What you have to do
Please print each record below exactly as it is written.

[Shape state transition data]
-- Opening Marker --

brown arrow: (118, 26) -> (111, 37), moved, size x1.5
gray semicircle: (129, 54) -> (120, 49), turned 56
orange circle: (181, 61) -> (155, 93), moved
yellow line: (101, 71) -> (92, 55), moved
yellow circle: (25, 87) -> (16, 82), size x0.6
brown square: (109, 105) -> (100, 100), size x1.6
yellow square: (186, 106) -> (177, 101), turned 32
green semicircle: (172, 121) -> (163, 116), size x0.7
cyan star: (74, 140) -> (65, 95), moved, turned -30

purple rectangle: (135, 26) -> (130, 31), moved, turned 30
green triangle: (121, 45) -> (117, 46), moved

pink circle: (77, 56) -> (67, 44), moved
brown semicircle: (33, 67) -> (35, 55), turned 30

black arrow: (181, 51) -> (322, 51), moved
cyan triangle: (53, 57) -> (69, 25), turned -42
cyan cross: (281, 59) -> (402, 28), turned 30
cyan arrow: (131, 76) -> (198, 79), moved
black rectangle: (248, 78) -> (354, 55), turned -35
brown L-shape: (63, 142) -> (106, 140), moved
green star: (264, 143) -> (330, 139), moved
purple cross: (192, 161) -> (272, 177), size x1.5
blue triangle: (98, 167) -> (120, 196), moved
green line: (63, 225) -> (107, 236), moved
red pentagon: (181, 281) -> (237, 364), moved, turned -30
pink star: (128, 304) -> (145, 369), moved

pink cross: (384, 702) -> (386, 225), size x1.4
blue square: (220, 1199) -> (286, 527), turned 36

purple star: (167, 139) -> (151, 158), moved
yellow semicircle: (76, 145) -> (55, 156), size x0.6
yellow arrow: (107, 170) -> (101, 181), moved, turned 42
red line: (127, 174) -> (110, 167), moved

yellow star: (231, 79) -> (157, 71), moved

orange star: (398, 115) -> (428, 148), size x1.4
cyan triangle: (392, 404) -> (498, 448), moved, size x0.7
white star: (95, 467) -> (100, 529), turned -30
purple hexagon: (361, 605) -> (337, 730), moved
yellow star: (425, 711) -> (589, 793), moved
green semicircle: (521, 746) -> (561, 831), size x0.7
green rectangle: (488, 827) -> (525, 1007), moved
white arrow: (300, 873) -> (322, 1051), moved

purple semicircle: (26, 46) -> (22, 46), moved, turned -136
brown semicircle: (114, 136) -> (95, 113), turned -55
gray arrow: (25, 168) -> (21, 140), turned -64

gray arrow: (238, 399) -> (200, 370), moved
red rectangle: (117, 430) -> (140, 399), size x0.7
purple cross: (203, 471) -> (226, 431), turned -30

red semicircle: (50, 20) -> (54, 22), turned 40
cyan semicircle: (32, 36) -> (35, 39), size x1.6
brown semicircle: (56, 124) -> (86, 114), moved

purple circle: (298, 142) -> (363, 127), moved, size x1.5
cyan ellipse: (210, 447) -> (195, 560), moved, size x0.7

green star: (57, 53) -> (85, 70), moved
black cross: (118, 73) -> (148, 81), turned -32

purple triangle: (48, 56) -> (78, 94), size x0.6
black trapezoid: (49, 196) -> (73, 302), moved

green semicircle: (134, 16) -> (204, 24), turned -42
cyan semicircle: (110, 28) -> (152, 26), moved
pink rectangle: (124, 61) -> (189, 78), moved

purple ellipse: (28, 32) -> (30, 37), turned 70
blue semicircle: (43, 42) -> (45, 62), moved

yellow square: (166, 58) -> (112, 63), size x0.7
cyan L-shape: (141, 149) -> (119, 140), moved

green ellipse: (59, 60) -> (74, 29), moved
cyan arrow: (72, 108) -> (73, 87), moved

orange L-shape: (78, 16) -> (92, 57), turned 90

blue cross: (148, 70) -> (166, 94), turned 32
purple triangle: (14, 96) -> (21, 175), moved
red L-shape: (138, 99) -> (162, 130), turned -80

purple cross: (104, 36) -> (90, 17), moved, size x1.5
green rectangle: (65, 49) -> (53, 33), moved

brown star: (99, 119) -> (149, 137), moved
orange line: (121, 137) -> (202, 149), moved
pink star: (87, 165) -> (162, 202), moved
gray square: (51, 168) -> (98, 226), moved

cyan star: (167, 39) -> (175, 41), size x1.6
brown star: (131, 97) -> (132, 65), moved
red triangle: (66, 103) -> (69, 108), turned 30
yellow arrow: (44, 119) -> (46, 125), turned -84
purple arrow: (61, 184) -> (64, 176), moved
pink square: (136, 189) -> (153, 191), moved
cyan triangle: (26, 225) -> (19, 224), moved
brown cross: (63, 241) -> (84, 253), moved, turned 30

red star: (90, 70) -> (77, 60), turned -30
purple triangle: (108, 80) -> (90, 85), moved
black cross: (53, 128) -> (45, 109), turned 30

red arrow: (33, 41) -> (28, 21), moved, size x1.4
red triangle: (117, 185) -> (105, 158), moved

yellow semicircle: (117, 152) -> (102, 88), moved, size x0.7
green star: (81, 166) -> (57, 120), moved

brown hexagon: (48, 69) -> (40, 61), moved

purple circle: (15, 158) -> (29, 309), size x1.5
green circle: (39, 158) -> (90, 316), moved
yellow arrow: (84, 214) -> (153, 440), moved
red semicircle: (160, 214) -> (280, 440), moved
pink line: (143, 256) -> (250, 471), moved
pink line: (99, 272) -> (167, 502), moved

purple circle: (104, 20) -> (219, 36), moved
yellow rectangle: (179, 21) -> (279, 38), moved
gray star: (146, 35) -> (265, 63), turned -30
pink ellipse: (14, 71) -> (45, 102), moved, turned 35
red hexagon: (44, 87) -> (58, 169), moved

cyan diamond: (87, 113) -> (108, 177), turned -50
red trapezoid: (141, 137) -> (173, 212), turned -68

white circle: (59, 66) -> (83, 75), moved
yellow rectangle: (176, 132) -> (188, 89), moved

-- Closing Marker --

Written solution
brown arrow: (118, 26) -> (111, 37), moved, size x1.5
gray semicircle: (129, 54) -> (120, 49), turned 56
orange circle: (181, 61) -> (155, 93), moved
yellow line: (101, 71) -> (92, 55), moved
yellow circle: (25, 87) -> (16, 82), size x0.6
brown square: (109, 105) -> (100, 100), size x1.6
yellow square: (186, 106) -> (177, 101), turned 32
green semicircle: (172, 121) -> (163, 116), size x0.7
cyan star: (74, 140) -> (65, 95), moved, turned -30

purple rectangle: (135, 26) -> (130, 31), moved, turned 30
green triangle: (121, 45) -> (117, 46), moved

pink circle: (77, 56) -> (67, 44), moved
brown semicircle: (33, 67) -> (35, 55), turned 30

black arrow: (181, 51) -> (322, 51), moved
cyan triangle: (53, 57) -> (69, 25), turned -42
cyan cross: (281, 59) -> (402, 28), turned 30
cyan arrow: (131, 76) -> (198, 79), moved
black rectangle: (248, 78) -> (354, 55), turned -35
brown L-shape: (63, 142) -> (106, 140), moved
green star: (264, 143) -> (330, 139), moved
purple cross: (192, 161) -> (272, 177), size x1.5
blue triangle: (98, 167) -> (120, 196), moved
green line: (63, 225) -> (107, 236), moved
red pentagon: (181, 281) -> (237, 364), moved, turned -30
pink star: (128, 304) -> (145, 369), moved

pink cross: (384, 702) -> (386, 225), size x1.4
blue square: (220, 1199) -> (286, 527), turned 36

purple star: (167, 139) -> (151, 158), moved
yellow semicircle: (76, 145) -> (55, 156), size x0.6
yellow arrow: (107, 170) -> (101, 181), moved, turned 42
red line: (127, 174) -> (110, 167), moved

yellow star: (231, 79) -> (157, 71), moved

orange star: (398, 115) -> (428, 148), size x1.4
cyan triangle: (392, 404) -> (498, 448), moved, size x0.7
white star: (95, 467) -> (100, 529), turned -30
purple hexagon: (361, 605) -> (337, 730), moved
yellow star: (425, 711) -> (589, 793), moved
green semicircle: (521, 746) -> (561, 831), size x0.7
green rectangle: (488, 827) -> (525, 1007), moved
white arrow: (300, 873) -> (322, 1051), moved

purple semicircle: (26, 46) -> (22, 46), moved, turned -136
brown semicircle: (114, 136) -> (95, 113), turned -55
gray arrow: (25, 168) -> (21, 140), turned -64

gray arrow: (238, 399) -> (200, 370), moved
red rectangle: (117, 430) -> (140, 399), size x0.7
purple cross: (203, 471) -> (226, 431), turned -30

red semicircle: (50, 20) -> (54, 22), turned 40
cyan semicircle: (32, 36) -> (35, 39), size x1.6
brown semicircle: (56, 124) -> (86, 114), moved

purple circle: (298, 142) -> (363, 127), moved, size x1.5
cyan ellipse: (210, 447) -> (195, 560), moved, size x0.7

green star: (57, 53) -> (85, 70), moved
black cross: (118, 73) -> (148, 81), turned -32

purple triangle: (48, 56) -> (78, 94), size x0.6
black trapezoid: (49, 196) -> (73, 302), moved

green semicircle: (134, 16) -> (204, 24), turned -42
cyan semicircle: (110, 28) -> (152, 26), moved
pink rectangle: (124, 61) -> (189, 78), moved

purple ellipse: (28, 32) -> (30, 37), turned 70
blue semicircle: (43, 42) -> (45, 62), moved

yellow square: (166, 58) -> (112, 63), size x0.7
cyan L-shape: (141, 149) -> (119, 140), moved

green ellipse: (59, 60) -> (74, 29), moved
cyan arrow: (72, 108) -> (73, 87), moved

orange L-shape: (78, 16) -> (92, 57), turned 90

blue cross: (148, 70) -> (166, 94), turned 32
purple triangle: (14, 96) -> (21, 175), moved
red L-shape: (138, 99) -> (162, 130), turned -80

purple cross: (104, 36) -> (90, 17), moved, size x1.5
green rectangle: (65, 49) -> (53, 33), moved

brown star: (99, 119) -> (149, 137), moved
orange line: (121, 137) -> (202, 149), moved
pink star: (87, 165) -> (162, 202), moved
gray square: (51, 168) -> (98, 226), moved

cyan star: (167, 39) -> (175, 41), size x1.6
brown star: (131, 97) -> (132, 65), moved
red triangle: (66, 103) -> (69, 108), turned 30
yellow arrow: (44, 119) -> (46, 125), turned -84
purple arrow: (61, 184) -> (64, 176), moved
pink square: (136, 189) -> (153, 191), moved
cyan triangle: (26, 225) -> (19, 224), moved
brown cross: (63, 241) -> (84, 253), moved, turned 30

red star: (90, 70) -> (77, 60), turned -30
purple triangle: (108, 80) -> (90, 85), moved
black cross: (53, 128) -> (45, 109), turned 30

red arrow: (33, 41) -> (28, 21), moved, size x1.4
red triangle: (117, 185) -> (105, 158), moved

yellow semicircle: (117, 152) -> (102, 88), moved, size x0.7
green star: (81, 166) -> (57, 120), moved

brown hexagon: (48, 69) -> (40, 61), moved

purple circle: (15, 158) -> (29, 309), size x1.5
green circle: (39, 158) -> (90, 316), moved
yellow arrow: (84, 214) -> (153, 440), moved
red semicircle: (160, 214) -> (280, 440), moved
pink line: (143, 256) -> (250, 471), moved
pink line: (99, 272) -> (167, 502), moved

purple circle: (104, 20) -> (219, 36), moved
yellow rectangle: (179, 21) -> (279, 38), moved
gray star: (146, 35) -> (265, 63), turned -30
pink ellipse: (14, 71) -> (45, 102), moved, turned 35
red hexagon: (44, 87) -> (58, 169), moved

cyan diamond: (87, 113) -> (108, 177), turned -50
red trapezoid: (141, 137) -> (173, 212), turned -68

white circle: (59, 66) -> (83, 75), moved
yellow rectangle: (176, 132) -> (188, 89), moved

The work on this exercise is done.